/---
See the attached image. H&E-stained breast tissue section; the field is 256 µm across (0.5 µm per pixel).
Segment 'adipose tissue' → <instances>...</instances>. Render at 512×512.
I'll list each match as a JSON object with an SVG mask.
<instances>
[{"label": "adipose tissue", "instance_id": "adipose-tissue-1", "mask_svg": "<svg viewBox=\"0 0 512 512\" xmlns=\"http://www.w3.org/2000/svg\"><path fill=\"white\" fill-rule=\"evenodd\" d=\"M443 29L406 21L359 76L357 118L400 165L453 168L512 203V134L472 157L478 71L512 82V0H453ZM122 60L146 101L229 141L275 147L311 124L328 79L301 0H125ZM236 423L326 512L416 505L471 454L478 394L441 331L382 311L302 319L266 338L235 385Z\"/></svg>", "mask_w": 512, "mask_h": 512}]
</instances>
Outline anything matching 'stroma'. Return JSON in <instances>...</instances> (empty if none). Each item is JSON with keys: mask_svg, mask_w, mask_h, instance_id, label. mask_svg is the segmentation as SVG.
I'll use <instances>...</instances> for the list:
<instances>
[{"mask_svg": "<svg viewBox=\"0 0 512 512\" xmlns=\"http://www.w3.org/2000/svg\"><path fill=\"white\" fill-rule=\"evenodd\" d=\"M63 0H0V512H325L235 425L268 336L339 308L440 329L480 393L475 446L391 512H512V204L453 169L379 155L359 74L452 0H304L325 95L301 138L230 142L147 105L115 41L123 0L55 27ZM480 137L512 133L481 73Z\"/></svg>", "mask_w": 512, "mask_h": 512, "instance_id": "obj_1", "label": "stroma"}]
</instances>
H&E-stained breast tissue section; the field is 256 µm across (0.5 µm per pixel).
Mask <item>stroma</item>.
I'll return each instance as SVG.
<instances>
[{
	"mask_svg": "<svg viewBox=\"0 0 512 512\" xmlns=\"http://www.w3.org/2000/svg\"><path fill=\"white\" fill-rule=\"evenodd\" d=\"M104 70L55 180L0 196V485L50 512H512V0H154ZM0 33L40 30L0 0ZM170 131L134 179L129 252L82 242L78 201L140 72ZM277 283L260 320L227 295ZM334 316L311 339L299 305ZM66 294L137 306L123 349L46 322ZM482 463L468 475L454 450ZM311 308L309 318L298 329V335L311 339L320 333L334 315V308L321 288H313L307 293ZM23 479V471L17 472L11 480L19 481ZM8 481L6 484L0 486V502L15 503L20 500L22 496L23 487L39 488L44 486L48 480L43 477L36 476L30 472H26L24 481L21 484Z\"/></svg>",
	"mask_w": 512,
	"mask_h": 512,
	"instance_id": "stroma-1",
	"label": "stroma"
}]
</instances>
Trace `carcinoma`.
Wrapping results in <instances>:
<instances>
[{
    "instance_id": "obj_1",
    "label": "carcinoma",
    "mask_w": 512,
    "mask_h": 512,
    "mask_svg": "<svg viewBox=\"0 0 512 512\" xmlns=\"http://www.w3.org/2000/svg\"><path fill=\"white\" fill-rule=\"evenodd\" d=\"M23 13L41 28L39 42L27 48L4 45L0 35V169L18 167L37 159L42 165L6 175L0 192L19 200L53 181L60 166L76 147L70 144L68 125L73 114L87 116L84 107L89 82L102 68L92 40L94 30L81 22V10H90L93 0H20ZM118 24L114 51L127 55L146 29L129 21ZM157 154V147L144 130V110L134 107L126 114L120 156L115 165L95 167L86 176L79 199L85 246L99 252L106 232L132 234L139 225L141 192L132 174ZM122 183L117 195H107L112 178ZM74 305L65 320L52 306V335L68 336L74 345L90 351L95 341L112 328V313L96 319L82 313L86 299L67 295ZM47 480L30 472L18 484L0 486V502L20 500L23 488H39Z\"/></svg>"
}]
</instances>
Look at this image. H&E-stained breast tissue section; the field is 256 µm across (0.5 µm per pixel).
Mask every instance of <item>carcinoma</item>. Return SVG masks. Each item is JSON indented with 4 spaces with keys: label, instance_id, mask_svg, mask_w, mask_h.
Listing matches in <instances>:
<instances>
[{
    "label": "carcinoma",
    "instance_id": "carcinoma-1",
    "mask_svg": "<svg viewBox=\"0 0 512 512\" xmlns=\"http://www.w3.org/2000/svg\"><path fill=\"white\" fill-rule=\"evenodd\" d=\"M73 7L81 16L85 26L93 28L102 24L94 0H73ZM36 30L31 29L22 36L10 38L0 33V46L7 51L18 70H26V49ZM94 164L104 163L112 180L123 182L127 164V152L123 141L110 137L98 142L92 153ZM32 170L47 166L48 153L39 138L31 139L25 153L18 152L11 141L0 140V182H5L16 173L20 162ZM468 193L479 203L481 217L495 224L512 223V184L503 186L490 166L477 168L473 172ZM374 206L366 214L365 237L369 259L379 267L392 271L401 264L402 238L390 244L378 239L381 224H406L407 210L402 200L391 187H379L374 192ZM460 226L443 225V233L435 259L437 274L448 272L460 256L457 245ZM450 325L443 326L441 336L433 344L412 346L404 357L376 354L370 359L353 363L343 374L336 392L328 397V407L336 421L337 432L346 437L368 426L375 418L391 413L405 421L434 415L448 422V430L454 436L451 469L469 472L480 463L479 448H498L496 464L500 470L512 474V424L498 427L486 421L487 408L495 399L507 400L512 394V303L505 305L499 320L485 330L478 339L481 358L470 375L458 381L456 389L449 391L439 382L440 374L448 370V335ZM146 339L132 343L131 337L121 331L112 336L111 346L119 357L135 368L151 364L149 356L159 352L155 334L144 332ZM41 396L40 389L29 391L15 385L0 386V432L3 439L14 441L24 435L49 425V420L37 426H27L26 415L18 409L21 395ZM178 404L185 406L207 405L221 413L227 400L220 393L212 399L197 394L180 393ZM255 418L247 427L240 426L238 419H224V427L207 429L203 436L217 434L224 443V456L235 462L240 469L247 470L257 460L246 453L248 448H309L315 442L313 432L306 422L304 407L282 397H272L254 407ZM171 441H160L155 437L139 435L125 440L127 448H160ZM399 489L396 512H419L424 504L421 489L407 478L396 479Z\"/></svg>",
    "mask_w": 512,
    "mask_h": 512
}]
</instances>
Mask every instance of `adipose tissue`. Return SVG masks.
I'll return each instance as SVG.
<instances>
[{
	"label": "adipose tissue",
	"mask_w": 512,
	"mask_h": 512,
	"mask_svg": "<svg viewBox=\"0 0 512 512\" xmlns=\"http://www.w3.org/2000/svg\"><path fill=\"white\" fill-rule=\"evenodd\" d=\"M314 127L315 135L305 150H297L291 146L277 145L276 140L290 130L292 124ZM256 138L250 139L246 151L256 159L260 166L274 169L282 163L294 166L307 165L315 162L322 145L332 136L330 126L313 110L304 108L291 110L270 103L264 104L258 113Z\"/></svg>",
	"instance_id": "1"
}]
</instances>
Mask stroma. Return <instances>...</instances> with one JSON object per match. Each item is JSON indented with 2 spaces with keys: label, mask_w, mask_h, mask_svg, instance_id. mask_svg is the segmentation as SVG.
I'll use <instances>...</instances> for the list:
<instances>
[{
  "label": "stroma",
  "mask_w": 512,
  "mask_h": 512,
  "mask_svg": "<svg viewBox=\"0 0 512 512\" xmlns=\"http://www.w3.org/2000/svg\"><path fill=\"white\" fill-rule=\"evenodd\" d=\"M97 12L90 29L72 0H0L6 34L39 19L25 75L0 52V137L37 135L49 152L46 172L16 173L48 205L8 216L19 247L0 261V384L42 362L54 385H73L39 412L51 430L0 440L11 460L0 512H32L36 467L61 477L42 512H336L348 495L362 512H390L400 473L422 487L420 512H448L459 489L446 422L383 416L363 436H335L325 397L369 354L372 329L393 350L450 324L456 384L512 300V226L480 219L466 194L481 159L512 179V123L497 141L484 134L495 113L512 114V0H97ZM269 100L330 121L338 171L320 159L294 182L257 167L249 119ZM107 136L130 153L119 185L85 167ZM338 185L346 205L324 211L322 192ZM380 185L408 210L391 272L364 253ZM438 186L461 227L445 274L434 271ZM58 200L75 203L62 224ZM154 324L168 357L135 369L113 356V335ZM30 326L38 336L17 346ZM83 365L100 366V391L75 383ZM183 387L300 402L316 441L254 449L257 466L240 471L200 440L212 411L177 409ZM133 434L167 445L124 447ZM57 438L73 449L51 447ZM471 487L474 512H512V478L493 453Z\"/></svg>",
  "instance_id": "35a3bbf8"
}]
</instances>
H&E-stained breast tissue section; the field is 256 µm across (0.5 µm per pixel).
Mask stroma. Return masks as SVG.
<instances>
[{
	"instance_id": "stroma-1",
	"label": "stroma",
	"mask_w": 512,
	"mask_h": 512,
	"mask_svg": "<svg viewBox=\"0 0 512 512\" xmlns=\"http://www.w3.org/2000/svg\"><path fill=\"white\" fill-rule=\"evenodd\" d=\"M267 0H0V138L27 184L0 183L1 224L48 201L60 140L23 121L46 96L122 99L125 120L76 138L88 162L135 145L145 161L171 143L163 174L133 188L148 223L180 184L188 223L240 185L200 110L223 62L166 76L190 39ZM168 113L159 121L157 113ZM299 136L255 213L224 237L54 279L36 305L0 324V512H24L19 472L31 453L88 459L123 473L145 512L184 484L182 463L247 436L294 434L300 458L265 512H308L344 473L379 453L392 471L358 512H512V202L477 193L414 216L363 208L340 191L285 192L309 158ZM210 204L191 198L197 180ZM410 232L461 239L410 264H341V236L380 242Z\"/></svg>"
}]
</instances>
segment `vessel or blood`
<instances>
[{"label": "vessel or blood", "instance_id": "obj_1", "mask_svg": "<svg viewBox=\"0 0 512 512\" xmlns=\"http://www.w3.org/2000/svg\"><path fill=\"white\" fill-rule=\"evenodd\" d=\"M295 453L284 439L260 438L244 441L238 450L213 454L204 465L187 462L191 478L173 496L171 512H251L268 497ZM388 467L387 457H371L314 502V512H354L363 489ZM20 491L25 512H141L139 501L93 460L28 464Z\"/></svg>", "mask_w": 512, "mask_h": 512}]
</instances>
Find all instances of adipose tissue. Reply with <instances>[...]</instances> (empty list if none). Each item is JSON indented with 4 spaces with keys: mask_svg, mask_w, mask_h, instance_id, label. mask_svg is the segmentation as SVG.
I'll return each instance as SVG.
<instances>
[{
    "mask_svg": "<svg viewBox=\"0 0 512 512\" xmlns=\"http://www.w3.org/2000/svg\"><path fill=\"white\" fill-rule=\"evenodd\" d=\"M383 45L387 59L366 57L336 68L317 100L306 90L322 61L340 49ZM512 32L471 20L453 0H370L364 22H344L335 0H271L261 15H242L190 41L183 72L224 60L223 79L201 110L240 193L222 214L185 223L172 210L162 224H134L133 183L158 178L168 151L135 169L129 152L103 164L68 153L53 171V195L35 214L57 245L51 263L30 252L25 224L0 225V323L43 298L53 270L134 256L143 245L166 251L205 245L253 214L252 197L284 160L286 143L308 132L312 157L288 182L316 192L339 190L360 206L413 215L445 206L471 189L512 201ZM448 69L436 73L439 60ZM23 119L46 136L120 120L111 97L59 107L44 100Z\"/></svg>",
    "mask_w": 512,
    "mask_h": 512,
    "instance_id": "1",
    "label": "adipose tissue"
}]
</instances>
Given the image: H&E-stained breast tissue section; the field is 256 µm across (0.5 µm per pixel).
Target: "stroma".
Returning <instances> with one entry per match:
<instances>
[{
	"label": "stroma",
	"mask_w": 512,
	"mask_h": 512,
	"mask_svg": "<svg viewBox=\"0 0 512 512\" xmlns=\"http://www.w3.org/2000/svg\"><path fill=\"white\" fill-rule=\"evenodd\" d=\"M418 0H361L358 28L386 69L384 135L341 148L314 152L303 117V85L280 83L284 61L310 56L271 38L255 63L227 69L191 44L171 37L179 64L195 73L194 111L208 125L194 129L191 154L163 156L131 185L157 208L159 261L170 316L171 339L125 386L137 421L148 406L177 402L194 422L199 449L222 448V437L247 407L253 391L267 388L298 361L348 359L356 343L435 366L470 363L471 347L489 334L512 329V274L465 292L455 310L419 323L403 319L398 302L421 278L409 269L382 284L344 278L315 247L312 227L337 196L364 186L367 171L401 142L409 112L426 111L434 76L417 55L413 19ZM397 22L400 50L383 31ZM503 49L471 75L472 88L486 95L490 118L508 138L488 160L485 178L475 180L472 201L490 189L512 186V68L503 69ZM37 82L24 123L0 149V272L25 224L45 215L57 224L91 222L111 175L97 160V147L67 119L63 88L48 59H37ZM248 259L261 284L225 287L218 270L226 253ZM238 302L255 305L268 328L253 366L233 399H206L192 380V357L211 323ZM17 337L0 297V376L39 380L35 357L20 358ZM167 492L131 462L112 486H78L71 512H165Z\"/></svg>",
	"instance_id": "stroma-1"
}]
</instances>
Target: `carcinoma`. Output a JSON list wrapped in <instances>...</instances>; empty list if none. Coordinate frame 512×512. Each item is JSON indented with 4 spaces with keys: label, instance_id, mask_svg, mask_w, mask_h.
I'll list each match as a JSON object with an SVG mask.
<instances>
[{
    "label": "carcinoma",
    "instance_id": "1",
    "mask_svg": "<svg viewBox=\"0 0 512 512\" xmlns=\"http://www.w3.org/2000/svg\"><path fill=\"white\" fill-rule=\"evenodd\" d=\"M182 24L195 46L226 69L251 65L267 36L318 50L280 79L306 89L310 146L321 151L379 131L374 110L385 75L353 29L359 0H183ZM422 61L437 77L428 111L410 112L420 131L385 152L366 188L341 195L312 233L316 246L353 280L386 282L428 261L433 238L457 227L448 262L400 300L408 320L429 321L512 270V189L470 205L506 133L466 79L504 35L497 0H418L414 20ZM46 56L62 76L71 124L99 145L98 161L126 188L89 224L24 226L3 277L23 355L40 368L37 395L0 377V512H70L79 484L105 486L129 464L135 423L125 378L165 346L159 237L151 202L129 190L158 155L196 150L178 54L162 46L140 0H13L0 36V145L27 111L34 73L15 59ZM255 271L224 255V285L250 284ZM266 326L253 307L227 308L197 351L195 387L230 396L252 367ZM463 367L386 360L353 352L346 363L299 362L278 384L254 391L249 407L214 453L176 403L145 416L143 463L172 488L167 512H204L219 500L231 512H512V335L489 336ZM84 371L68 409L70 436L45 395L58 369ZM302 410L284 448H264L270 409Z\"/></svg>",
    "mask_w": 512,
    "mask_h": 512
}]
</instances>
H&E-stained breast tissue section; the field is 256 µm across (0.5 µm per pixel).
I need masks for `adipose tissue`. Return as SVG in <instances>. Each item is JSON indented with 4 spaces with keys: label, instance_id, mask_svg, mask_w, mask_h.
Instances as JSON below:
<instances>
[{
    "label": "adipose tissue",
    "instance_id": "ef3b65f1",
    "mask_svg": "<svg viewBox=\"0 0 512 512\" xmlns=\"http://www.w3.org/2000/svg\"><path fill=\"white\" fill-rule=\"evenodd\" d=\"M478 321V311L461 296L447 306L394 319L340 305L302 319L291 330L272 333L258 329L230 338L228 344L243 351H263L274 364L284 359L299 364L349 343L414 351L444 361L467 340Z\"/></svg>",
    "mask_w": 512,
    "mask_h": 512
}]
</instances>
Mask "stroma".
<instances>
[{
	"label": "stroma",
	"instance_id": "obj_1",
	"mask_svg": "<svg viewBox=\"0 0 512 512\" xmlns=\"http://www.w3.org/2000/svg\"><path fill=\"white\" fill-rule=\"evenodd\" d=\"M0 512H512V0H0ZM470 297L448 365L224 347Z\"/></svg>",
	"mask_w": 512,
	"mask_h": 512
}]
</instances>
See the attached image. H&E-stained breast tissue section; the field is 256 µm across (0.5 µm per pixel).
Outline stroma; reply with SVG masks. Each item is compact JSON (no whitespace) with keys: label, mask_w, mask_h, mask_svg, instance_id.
\---
▶ SET PROBLEM
Scan the lines for the string "image". Pick out every line that has it.

▶ SOLUTION FOR THIS PROBLEM
See the attached image. H&E-stained breast tissue section; the field is 256 µm across (0.5 µm per pixel).
Look at this image. H&E-stained breast tissue section; the field is 256 µm across (0.5 µm per pixel).
Given the image: H&E-stained breast tissue section; the field is 256 µm across (0.5 µm per pixel).
See the attached image. H&E-stained breast tissue section; the field is 256 µm across (0.5 µm per pixel).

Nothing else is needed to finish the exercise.